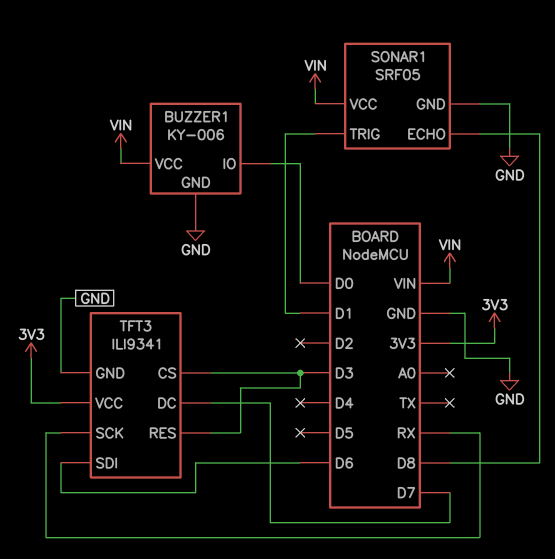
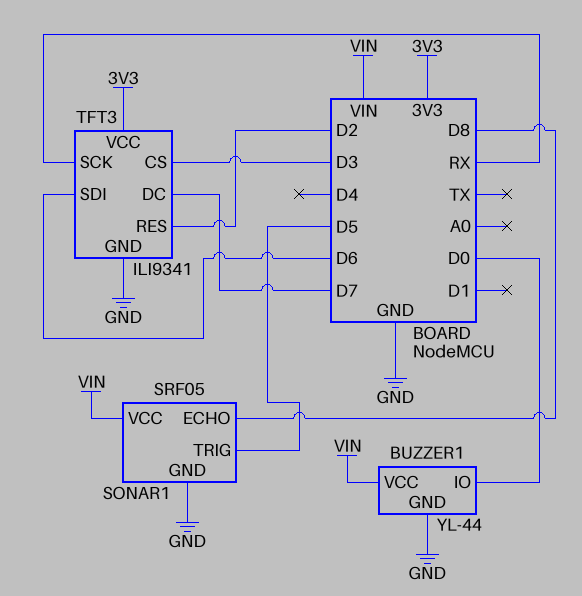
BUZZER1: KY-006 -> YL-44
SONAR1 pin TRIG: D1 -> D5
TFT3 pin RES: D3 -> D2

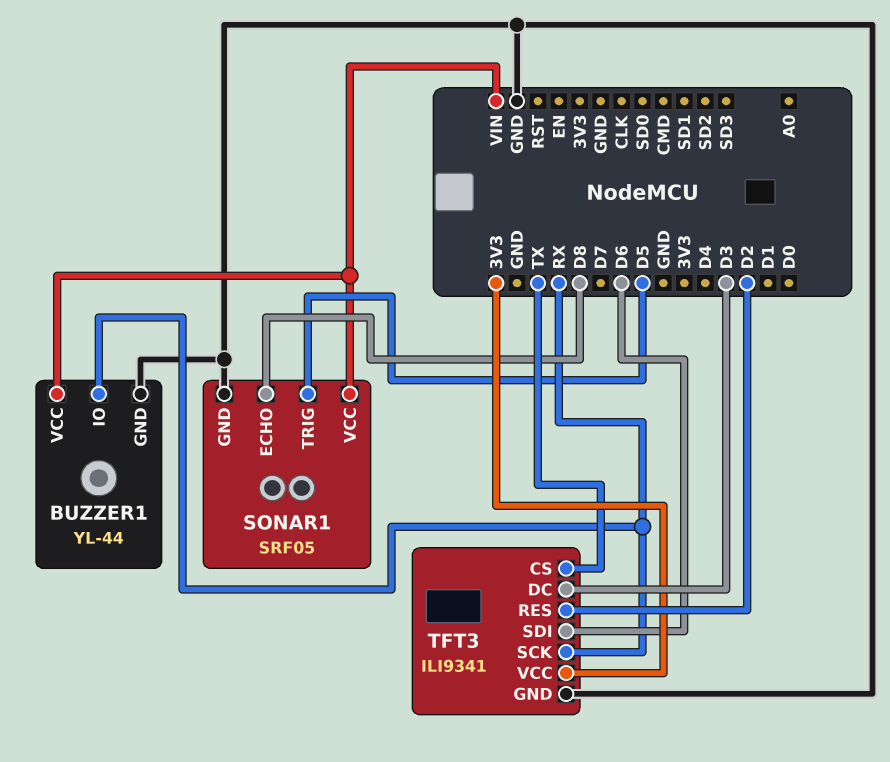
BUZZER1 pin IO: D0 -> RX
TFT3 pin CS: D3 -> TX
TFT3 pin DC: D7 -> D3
____
## WHAT THE EXERCISE ASKS
Reproduce the full listing faithfully, but do not carry over any pictures.

## EXERCISE SOLUTION
BUZZER1: KY-006 -> YL-44
SONAR1 pin TRIG: D1 -> D5
TFT3 pin RES: D3 -> D2

BUZZER1 pin IO: D0 -> RX
TFT3 pin CS: D3 -> TX
TFT3 pin DC: D7 -> D3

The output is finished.